↓↓↓

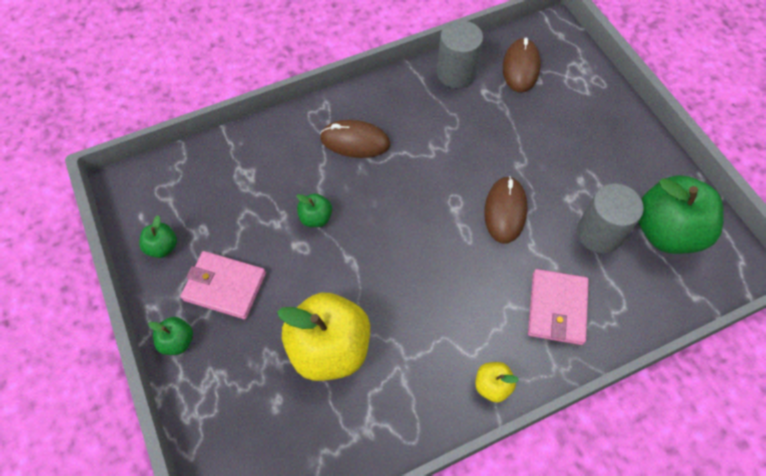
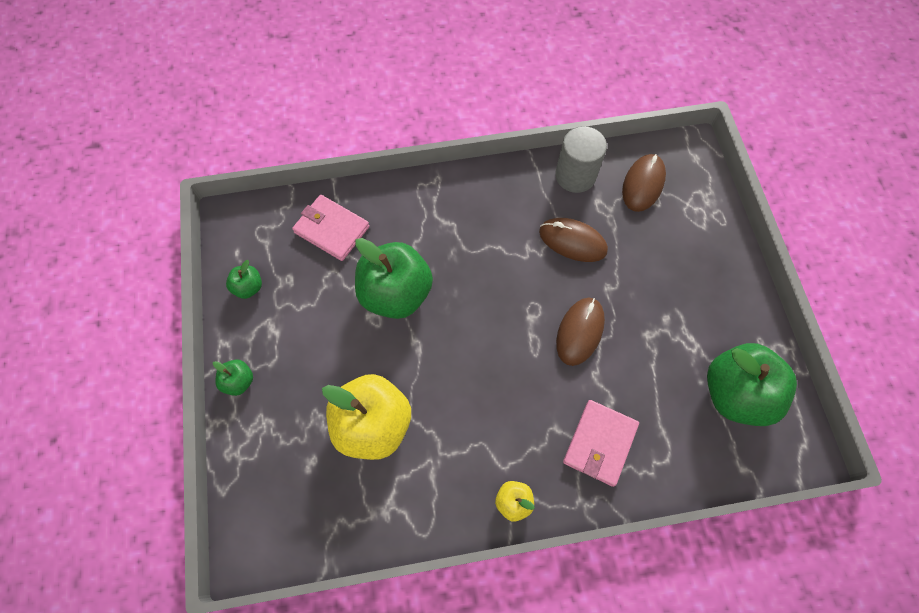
camera: 15 degrees right, 5 degrees up
(225, 286) = (294, 340): pink wallet -> pink wallet (332, 229)
(316, 218) = (395, 294): green apple -> green apple, size x2.22
(355, 141) = (454, 225): brown mouse -> brown mouse (572, 241)
(599, 233) = (666, 378): grey cylinder -> none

↑↑↑

THE PROBLEM |
Please print an exact copy of the records, with no pictures.

RESPONSE BELOW |
camera: 15 degrees right, 5 degrees up
(225, 286) = (294, 340): pink wallet -> pink wallet (332, 229)
(316, 218) = (395, 294): green apple -> green apple, size x2.22
(355, 141) = (454, 225): brown mouse -> brown mouse (572, 241)
(599, 233) = (666, 378): grey cylinder -> none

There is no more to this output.